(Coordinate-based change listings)
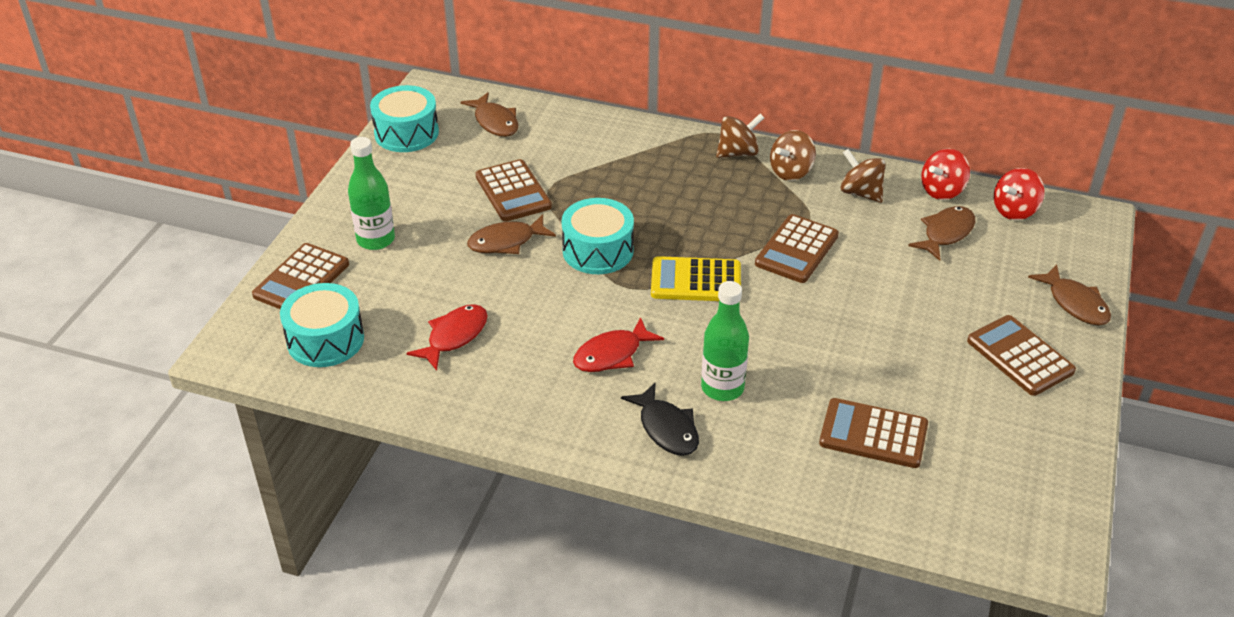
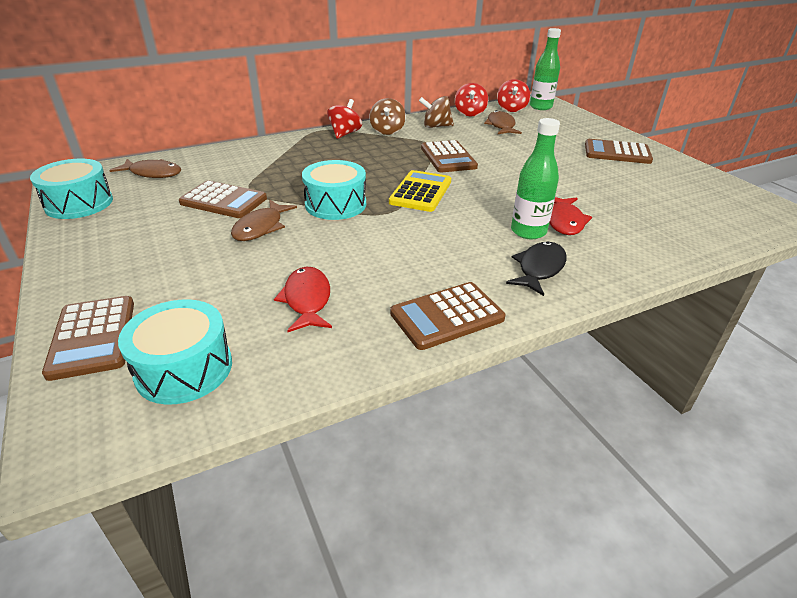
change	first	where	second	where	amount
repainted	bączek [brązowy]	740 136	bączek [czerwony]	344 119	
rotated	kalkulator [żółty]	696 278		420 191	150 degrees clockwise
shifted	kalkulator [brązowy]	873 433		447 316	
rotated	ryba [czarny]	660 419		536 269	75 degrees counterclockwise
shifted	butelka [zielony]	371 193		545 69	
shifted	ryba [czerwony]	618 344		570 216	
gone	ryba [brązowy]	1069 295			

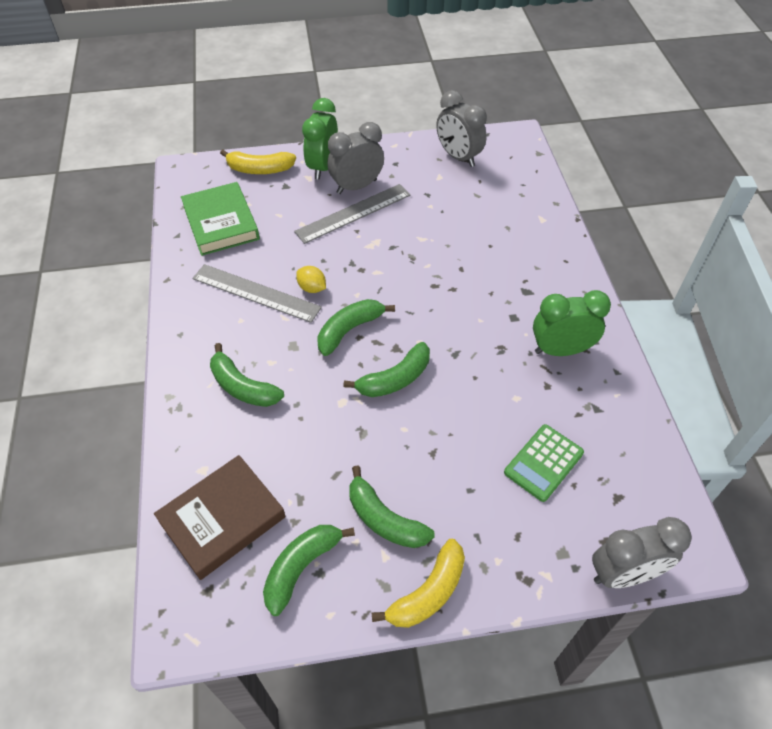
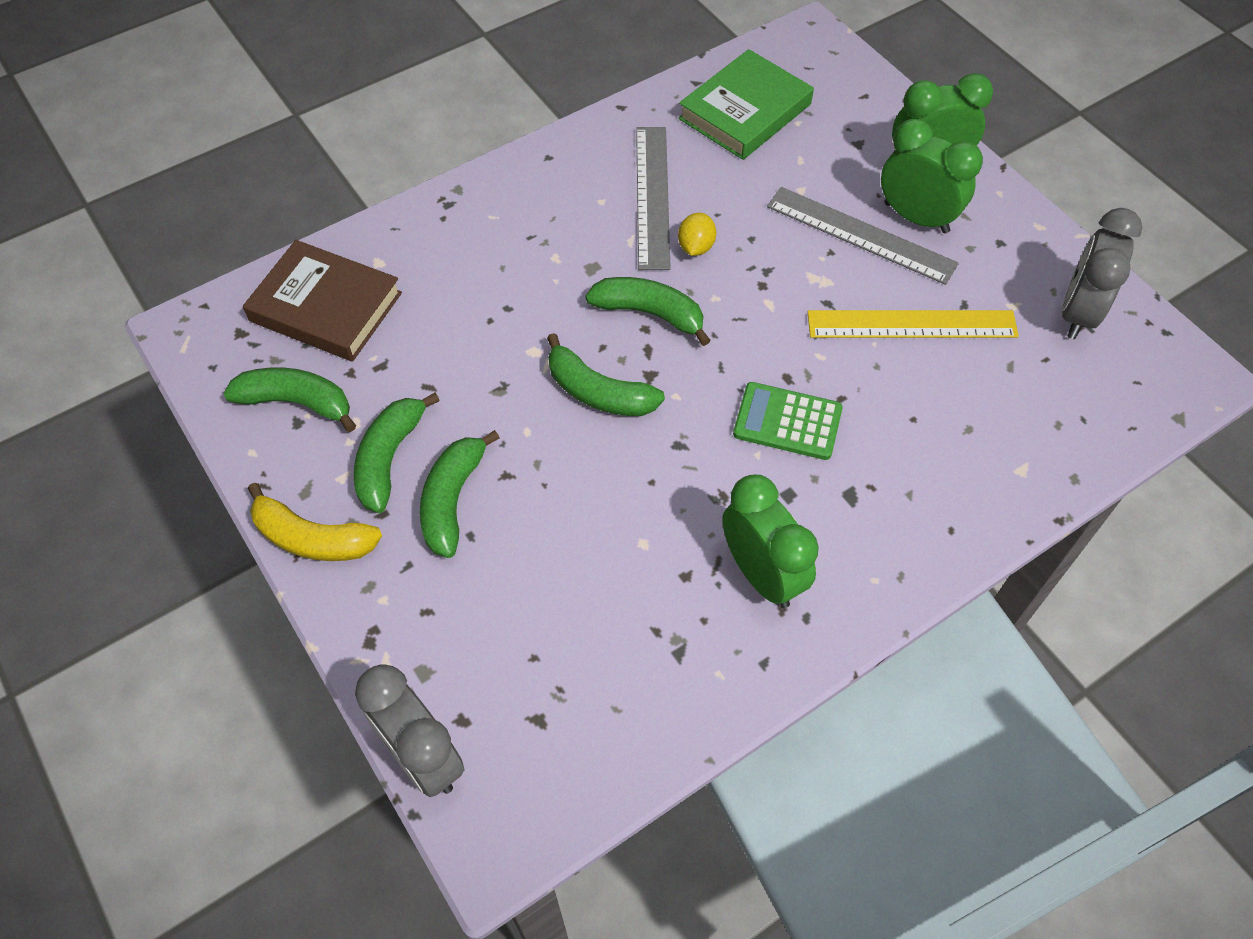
change	first	where	second	where	amount
shifted	banan [zielony]	247 375		460 494	
shifted	kalkulator [zielony]	544 463		788 421	
new			linijka [żółty]	913 324	
repainted	budzik [szary]	355 158	budzik [zielony]	932 176	
gone	banan [żółty]	258 162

◆ **Work required**
Skip every picture and transcribe the data above exactly.

◆ **Response area**
change	first	where	second	where	amount
repainted	bączek [brązowy]	740 136	bączek [czerwony]	344 119	
rotated	kalkulator [żółty]	696 278		420 191	150 degrees clockwise
shifted	kalkulator [brązowy]	873 433		447 316	
rotated	ryba [czarny]	660 419		536 269	75 degrees counterclockwise
shifted	butelka [zielony]	371 193		545 69	
shifted	ryba [czerwony]	618 344		570 216	
gone	ryba [brązowy]	1069 295			

change	first	where	second	where	amount
shifted	banan [zielony]	247 375		460 494	
shifted	kalkulator [zielony]	544 463		788 421	
new			linijka [żółty]	913 324	
repainted	budzik [szary]	355 158	budzik [zielony]	932 176	
gone	banan [żółty]	258 162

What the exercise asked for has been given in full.